▶ _To do_
Find and return every line of the data that contains the word "flower".

▶ _Exercise inputs_
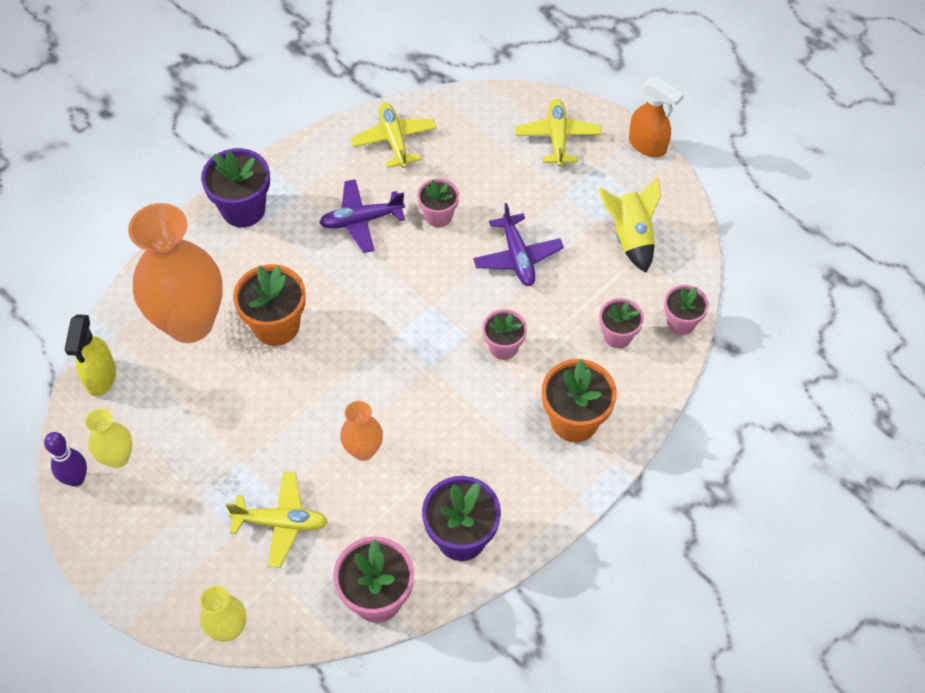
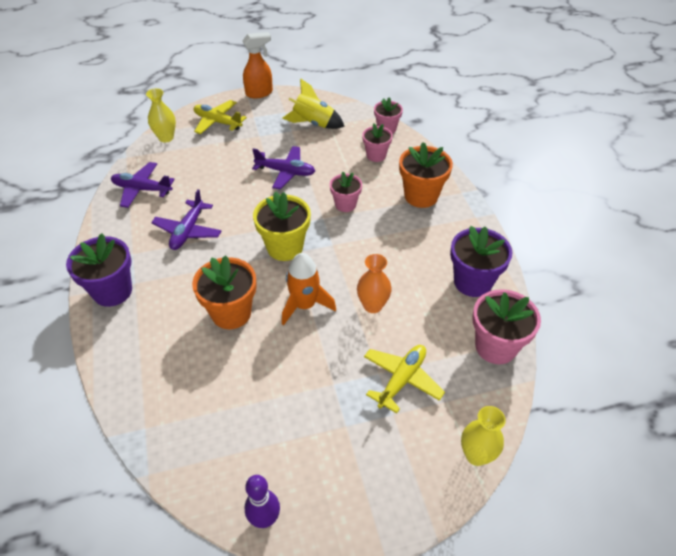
camera: 60 degrees left, 10 degrees down
(100, 378) = (179, 456): yellow spray bottle -> none
(117, 457) = (267, 474): yellow vase -> yellow vase (166, 137)
(190, 322) = (181, 367): orange vase -> none
(325, 385) = (304, 305): none -> orange rocket
(394, 140) = (142, 189): yellow plane -> purple plane
(395, 323) = (285, 247): none -> yellow flower pot
(438, 216) = (222, 193): pink flower pot -> none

▶ _Written response_
(395, 323) = (285, 247): none -> yellow flower pot
(438, 216) = (222, 193): pink flower pot -> none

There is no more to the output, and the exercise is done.